Task: Return each line of the listing that follows in which the string "AOUT" can be found.

═══

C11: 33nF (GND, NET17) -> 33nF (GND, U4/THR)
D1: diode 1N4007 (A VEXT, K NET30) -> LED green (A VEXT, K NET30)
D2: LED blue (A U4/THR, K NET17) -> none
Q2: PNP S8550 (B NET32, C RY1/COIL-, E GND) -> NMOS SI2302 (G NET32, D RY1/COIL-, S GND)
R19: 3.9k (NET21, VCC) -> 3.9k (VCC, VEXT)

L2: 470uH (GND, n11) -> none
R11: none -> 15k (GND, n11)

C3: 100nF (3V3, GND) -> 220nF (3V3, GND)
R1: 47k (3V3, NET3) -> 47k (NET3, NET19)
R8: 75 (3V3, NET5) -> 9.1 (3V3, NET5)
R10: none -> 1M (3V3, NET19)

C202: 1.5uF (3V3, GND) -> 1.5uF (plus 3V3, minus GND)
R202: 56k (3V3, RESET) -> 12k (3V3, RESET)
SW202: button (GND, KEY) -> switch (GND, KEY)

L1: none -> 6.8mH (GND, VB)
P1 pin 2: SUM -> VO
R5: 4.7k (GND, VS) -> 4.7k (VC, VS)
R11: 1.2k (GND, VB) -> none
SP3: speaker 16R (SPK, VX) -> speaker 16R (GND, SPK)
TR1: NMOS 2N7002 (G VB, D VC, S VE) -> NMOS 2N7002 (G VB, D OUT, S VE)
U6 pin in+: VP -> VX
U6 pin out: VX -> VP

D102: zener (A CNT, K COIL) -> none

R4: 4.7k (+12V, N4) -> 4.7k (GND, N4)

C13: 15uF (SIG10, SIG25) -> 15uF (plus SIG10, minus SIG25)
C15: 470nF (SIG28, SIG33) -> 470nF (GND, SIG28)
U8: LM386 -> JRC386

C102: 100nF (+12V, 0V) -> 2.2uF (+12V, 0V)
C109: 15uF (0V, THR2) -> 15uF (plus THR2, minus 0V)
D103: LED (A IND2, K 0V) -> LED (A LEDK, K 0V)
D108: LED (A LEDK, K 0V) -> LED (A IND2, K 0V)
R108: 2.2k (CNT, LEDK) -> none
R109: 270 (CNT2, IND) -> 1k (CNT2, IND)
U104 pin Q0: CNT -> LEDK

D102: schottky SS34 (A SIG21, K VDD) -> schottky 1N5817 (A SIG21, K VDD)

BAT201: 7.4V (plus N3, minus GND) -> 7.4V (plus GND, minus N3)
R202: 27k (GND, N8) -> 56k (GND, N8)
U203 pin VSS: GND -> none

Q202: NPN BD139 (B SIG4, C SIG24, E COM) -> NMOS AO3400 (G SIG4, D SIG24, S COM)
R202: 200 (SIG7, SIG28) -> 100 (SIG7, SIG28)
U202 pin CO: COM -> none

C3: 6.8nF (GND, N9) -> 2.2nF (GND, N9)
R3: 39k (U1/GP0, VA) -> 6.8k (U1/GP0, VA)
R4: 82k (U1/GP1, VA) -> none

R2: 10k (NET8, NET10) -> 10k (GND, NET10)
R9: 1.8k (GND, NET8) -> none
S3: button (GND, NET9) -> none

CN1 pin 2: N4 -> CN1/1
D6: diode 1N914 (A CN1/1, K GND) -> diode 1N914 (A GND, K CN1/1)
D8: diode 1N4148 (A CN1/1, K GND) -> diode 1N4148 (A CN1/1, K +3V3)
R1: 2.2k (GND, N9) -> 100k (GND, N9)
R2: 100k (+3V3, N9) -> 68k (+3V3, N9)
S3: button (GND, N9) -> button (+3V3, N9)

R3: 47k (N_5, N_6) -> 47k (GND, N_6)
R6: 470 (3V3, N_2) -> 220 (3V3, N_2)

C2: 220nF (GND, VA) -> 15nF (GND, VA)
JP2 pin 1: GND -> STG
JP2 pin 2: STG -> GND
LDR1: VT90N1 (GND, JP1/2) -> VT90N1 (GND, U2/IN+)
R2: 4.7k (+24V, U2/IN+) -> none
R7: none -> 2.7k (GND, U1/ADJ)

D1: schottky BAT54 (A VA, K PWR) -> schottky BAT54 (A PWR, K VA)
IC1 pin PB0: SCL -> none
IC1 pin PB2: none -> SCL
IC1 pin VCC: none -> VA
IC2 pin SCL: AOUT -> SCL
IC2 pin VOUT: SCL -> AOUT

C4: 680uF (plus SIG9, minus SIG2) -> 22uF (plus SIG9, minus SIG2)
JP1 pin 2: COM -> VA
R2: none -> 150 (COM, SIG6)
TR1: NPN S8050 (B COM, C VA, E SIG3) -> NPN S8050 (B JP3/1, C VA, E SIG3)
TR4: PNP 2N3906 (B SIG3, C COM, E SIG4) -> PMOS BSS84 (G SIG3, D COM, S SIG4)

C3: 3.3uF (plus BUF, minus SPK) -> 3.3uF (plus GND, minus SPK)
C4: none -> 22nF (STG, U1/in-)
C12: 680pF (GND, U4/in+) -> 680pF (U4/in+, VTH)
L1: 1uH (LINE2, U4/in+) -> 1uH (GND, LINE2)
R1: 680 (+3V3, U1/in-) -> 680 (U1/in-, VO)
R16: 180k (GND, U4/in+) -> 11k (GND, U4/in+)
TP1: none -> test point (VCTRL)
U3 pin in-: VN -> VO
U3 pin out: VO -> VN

═══

Your response:
IC2 pin SCL: AOUT -> SCL
IC2 pin VOUT: SCL -> AOUT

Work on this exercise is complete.